→ What you have to do
Spot each line in the records below where the word "azul" occurs, then copy it.

→ Entries supplied
####################

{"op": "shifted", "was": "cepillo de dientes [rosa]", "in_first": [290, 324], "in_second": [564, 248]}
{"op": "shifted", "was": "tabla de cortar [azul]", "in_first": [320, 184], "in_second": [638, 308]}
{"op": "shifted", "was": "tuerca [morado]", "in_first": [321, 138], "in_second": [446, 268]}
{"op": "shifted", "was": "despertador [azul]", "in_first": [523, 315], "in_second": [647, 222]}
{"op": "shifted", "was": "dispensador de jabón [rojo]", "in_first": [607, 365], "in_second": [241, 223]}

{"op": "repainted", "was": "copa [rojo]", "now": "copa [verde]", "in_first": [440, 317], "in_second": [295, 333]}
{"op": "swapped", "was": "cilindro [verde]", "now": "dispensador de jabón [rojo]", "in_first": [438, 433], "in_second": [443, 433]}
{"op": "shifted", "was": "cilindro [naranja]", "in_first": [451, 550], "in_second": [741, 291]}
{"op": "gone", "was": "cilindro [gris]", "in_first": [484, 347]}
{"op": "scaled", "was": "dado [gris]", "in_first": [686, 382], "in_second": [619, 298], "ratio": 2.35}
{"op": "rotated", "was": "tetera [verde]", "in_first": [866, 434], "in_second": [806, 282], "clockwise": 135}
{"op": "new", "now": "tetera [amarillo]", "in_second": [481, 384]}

####################

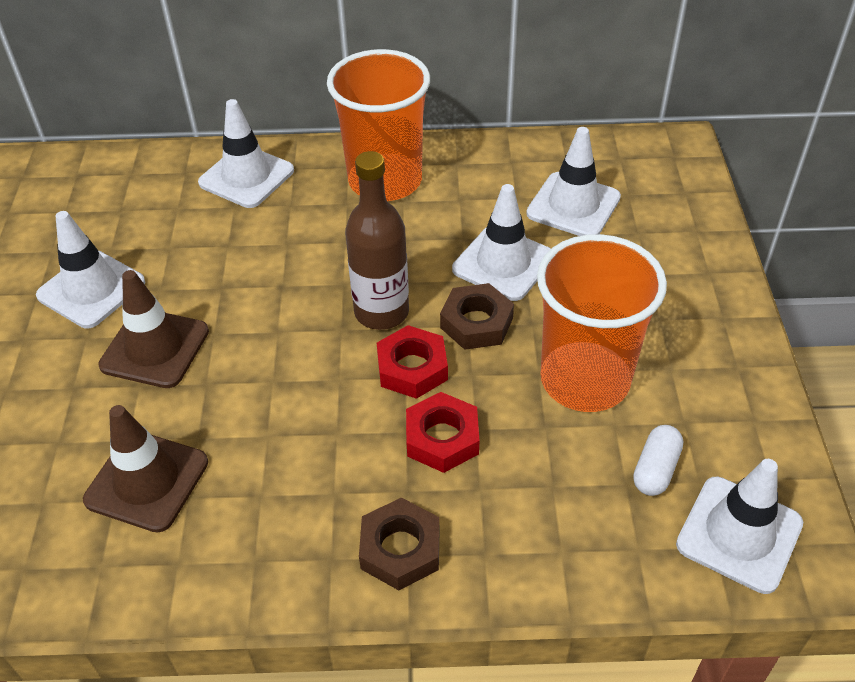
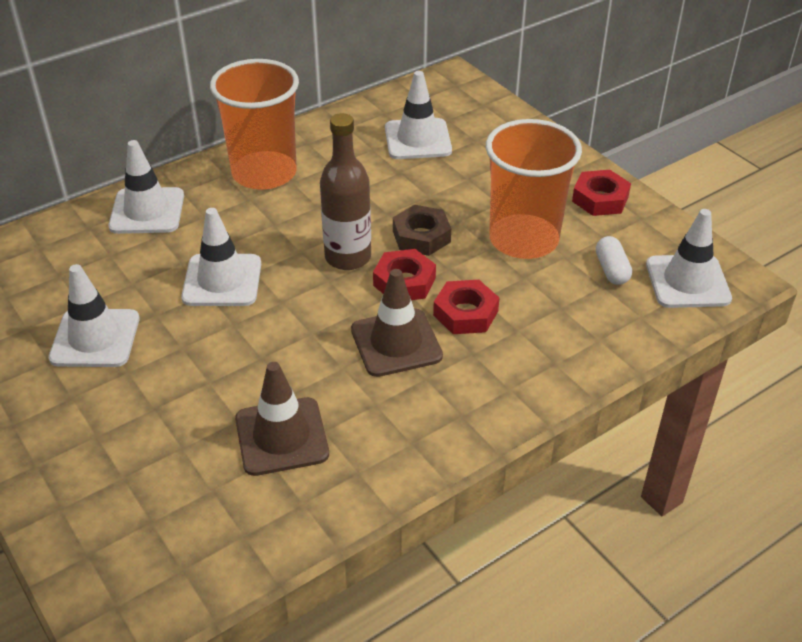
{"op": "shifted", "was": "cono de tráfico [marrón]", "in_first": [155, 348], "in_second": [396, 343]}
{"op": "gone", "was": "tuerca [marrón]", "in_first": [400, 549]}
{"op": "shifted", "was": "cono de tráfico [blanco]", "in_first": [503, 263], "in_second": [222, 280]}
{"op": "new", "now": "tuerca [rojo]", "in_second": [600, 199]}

####################

→ Solution for this problem
{"op": "shifted", "was": "tabla de cortar [azul]", "in_first": [320, 184], "in_second": [638, 308]}
{"op": "shifted", "was": "despertador [azul]", "in_first": [523, 315], "in_second": [647, 222]}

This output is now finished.